### Work instructions
Only the lines below starting at the one containing "(597, 146) = (273, 458): blue spoon -> none" and ending at the one containing "(613, 227) = (435, 156): white" belong in the answer, each copied exactly.

--- Supplied data Enclosed Below ---

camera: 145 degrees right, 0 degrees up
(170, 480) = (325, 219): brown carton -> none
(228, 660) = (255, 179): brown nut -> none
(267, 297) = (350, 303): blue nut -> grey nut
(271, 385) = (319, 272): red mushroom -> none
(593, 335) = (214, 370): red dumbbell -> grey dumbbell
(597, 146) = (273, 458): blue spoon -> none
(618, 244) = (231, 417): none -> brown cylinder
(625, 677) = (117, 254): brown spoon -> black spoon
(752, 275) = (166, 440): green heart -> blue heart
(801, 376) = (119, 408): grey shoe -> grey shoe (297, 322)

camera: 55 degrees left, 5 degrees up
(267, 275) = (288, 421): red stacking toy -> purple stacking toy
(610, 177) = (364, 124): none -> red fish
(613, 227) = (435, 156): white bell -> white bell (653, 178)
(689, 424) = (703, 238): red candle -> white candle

--- End of Enclosed Supplied data ---
--- Supplied data Enclosed Below ---

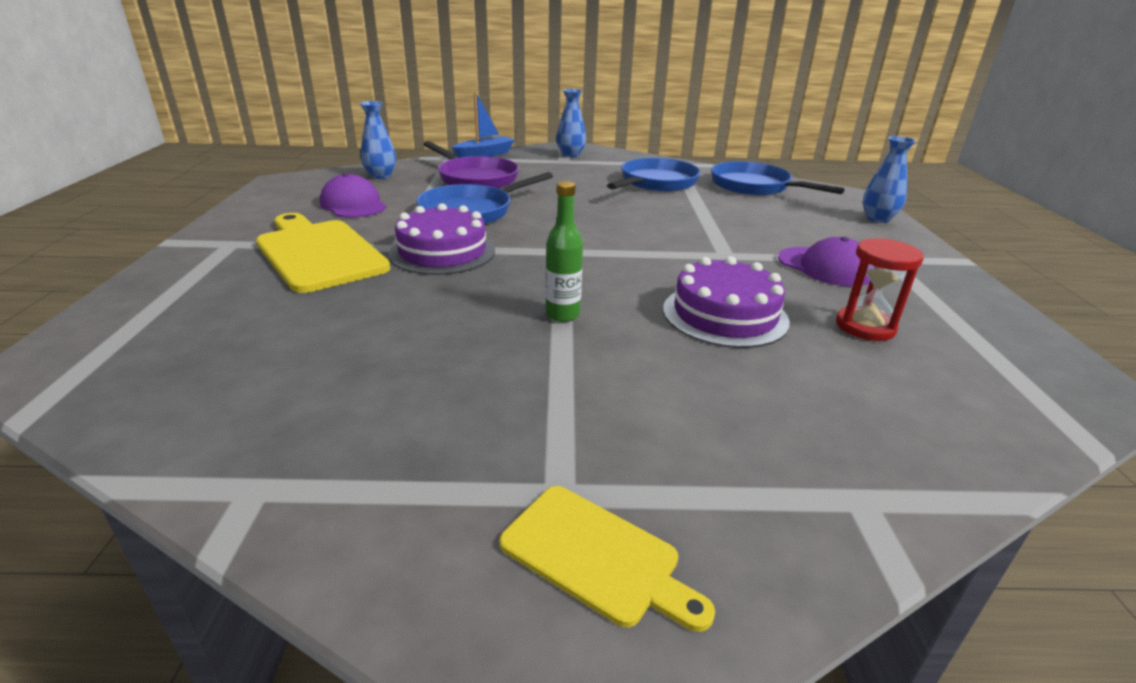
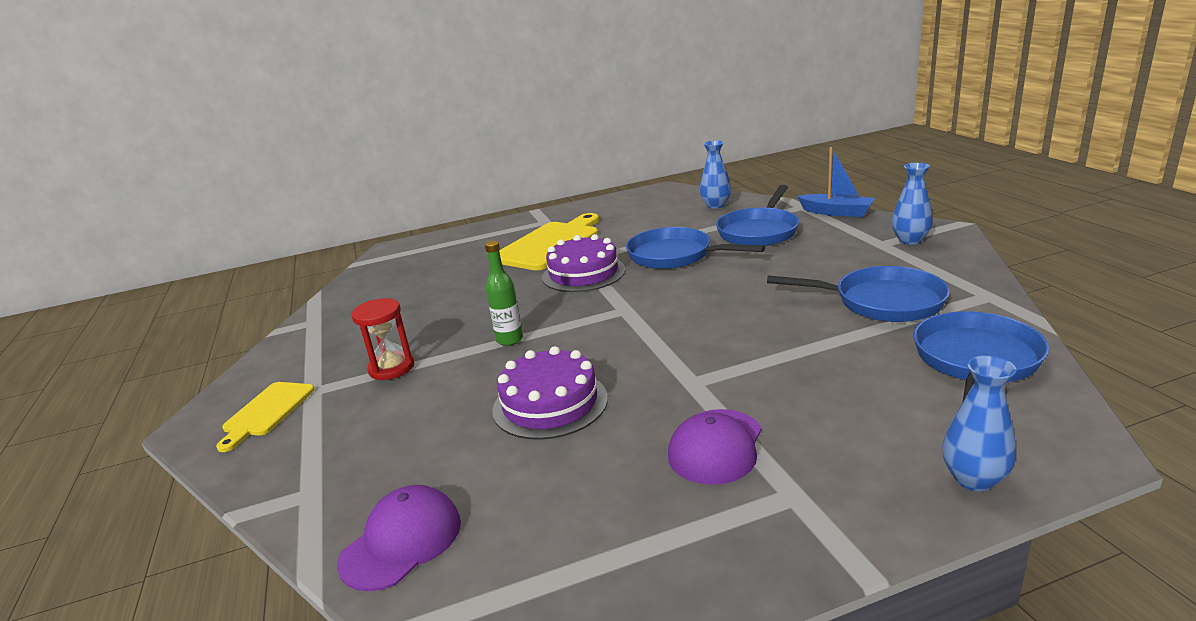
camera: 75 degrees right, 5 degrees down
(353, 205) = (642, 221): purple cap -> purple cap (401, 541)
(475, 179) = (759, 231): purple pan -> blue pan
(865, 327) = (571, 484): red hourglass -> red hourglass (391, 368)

--- End of Enclosed Supplied data ---
--- Supplied data Enclosed Below ---

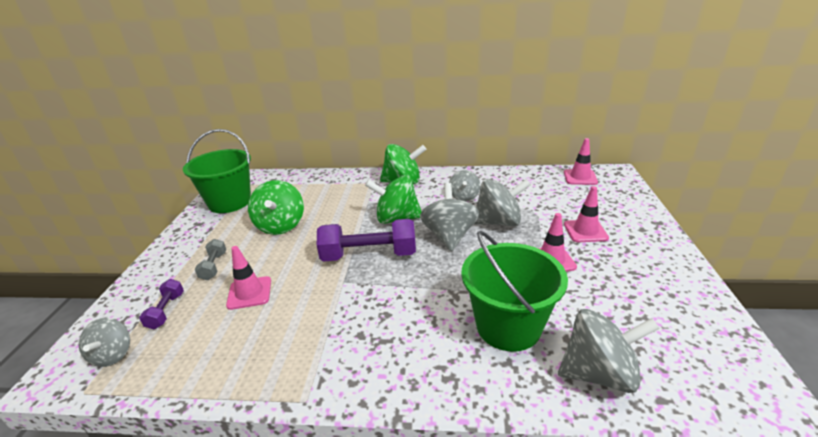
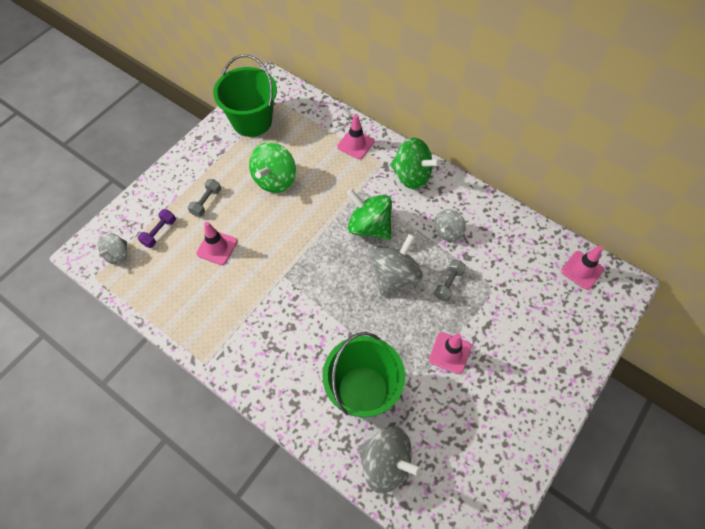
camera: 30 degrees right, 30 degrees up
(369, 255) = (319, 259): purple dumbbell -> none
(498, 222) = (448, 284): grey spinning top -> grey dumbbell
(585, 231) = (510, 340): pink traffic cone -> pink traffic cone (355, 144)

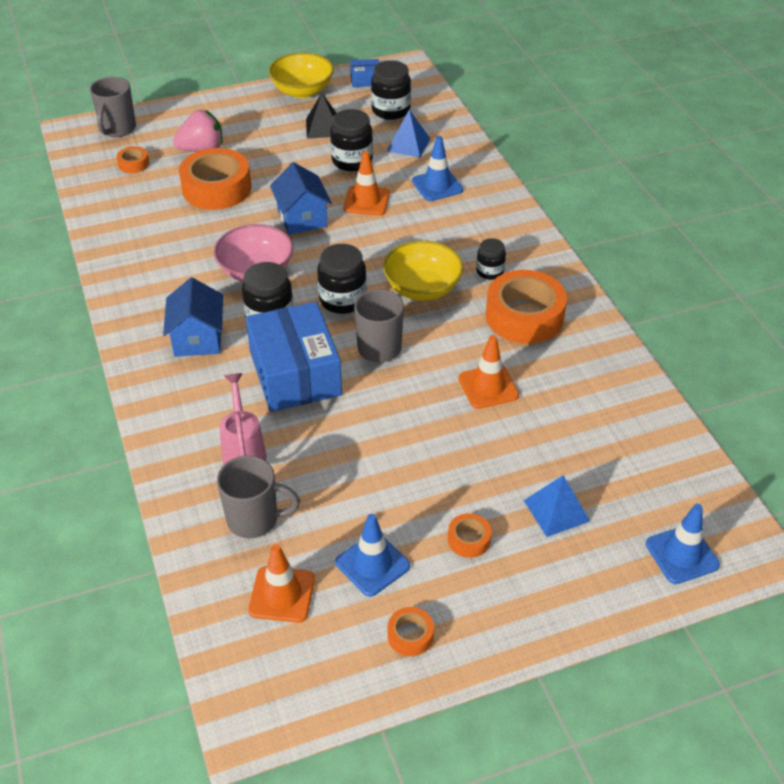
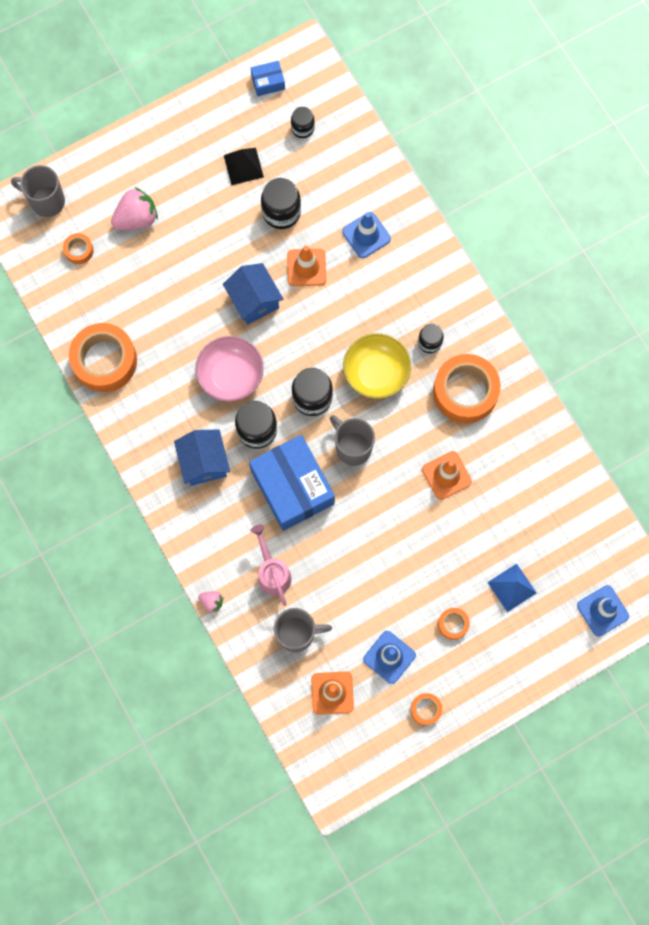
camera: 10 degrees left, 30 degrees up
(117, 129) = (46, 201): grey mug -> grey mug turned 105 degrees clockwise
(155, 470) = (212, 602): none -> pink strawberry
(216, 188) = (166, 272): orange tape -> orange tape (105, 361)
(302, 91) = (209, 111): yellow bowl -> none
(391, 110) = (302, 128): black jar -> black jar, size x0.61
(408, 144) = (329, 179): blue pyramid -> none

--- End of Enclosed Supplied data ---

### Response
(597, 146) = (273, 458): blue spoon -> none
(618, 244) = (231, 417): none -> brown cylinder
(625, 677) = (117, 254): brown spoon -> black spoon
(752, 275) = (166, 440): green heart -> blue heart
(801, 376) = (119, 408): grey shoe -> grey shoe (297, 322)

camera: 55 degrees left, 5 degrees up
(267, 275) = (288, 421): red stacking toy -> purple stacking toy
(610, 177) = (364, 124): none -> red fish
(613, 227) = (435, 156): white bell -> white bell (653, 178)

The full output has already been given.